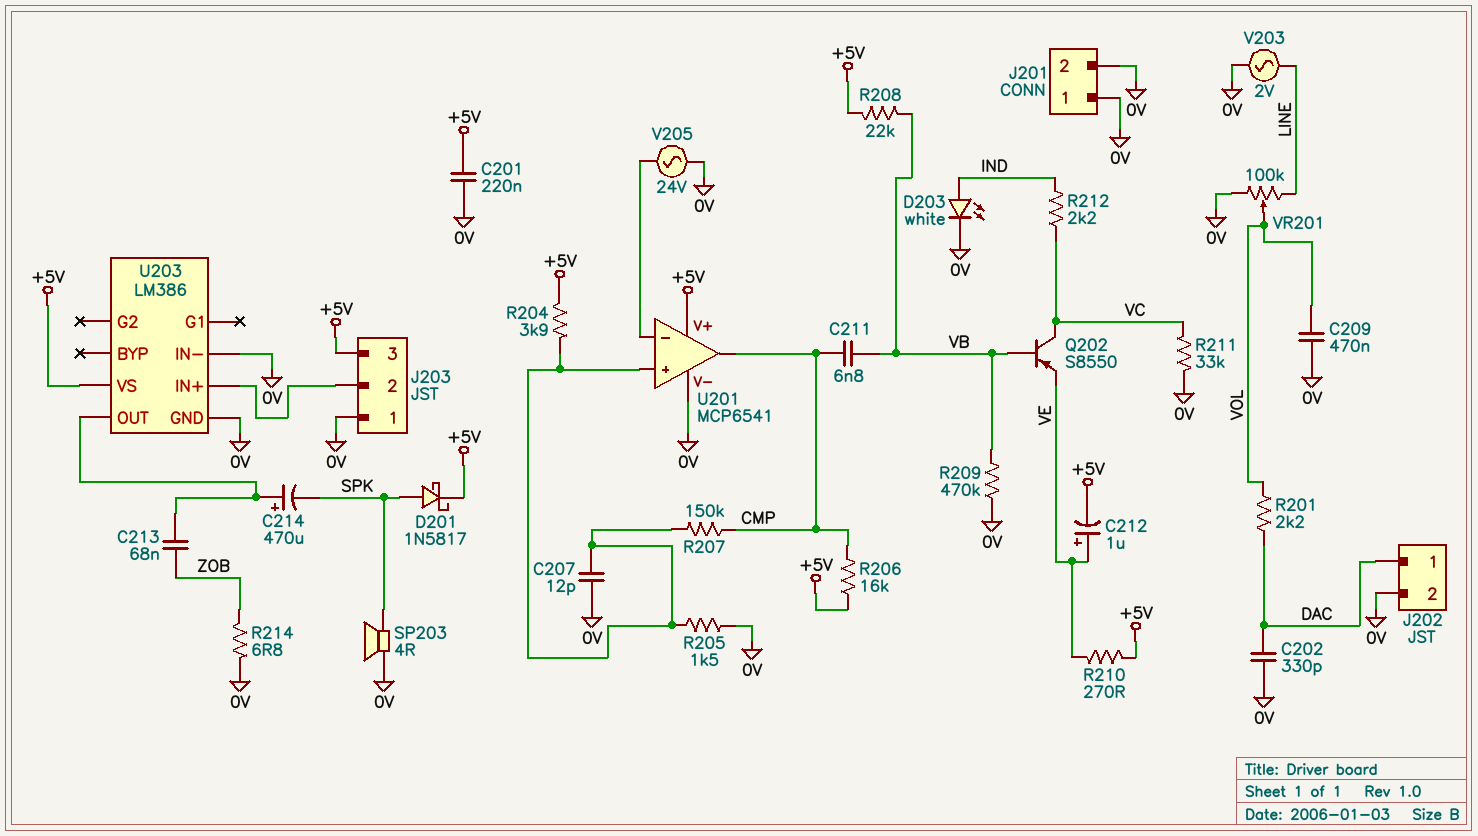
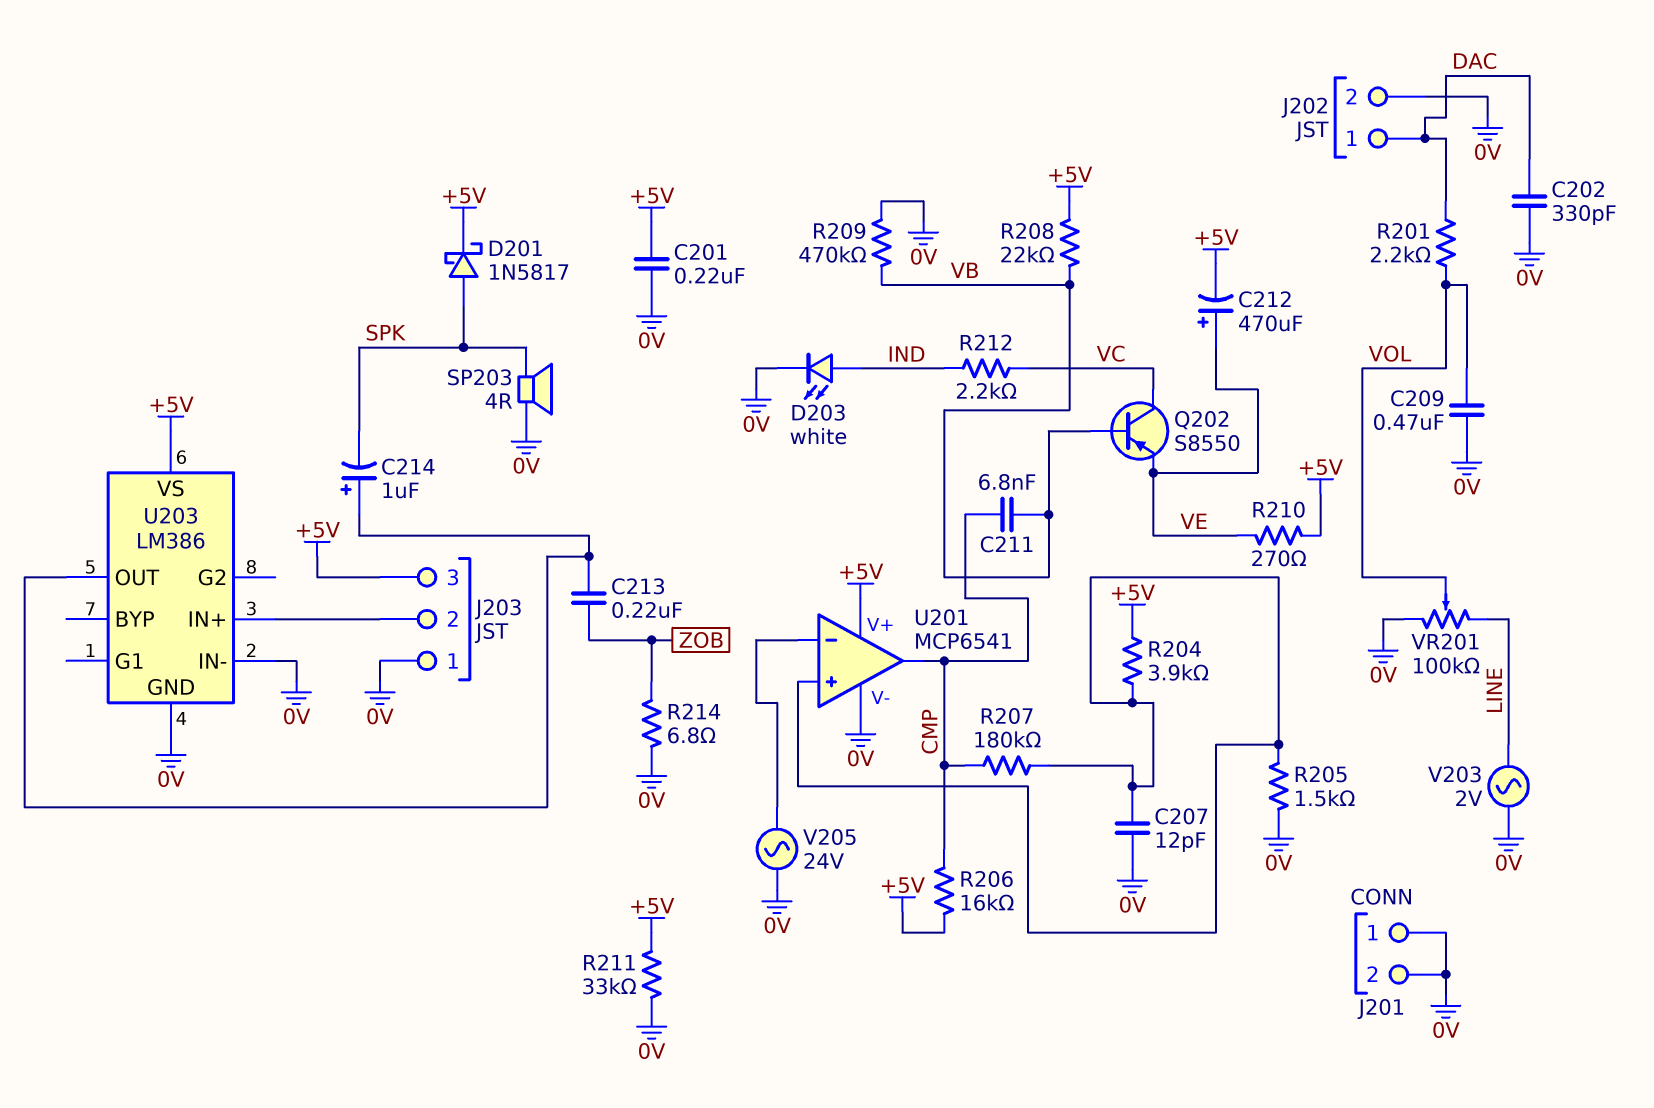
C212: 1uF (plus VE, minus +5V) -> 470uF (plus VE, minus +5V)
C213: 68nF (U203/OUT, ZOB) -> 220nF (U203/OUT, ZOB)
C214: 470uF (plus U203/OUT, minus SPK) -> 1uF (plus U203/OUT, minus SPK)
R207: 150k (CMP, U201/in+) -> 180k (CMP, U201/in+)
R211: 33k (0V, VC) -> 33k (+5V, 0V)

# WHAT YOU WILL DO
A single number is required: how many lines in the material hold the word "minus".

# RESULT
2